[[ Source records, beginning ]]

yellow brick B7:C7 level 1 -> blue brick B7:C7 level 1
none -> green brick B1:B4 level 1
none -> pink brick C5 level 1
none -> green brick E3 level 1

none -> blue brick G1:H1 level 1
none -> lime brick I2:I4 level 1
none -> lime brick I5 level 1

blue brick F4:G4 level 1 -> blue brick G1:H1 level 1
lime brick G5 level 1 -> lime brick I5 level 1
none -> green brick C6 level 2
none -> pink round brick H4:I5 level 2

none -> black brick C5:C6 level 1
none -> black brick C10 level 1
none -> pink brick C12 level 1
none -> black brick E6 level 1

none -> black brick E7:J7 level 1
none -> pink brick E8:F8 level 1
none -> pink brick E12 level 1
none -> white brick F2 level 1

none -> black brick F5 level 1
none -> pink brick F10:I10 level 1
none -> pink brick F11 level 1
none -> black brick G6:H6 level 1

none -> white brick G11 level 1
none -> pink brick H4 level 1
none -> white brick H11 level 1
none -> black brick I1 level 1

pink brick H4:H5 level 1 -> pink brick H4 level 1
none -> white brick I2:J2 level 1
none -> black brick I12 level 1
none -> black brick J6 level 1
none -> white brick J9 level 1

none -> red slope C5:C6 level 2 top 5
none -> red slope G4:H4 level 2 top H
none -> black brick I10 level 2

[[ Source records, end ]]

* Exercise details:
Nothing but the lines from the beginning of the records through the line with "none -> black brick C10 level 1" should appear, each printed exactly.

* Response to this task:
yellow brick B7:C7 level 1 -> blue brick B7:C7 level 1
none -> green brick B1:B4 level 1
none -> pink brick C5 level 1
none -> green brick E3 level 1

none -> blue brick G1:H1 level 1
none -> lime brick I2:I4 level 1
none -> lime brick I5 level 1

blue brick F4:G4 level 1 -> blue brick G1:H1 level 1
lime brick G5 level 1 -> lime brick I5 level 1
none -> green brick C6 level 2
none -> pink round brick H4:I5 level 2

none -> black brick C5:C6 level 1
none -> black brick C10 level 1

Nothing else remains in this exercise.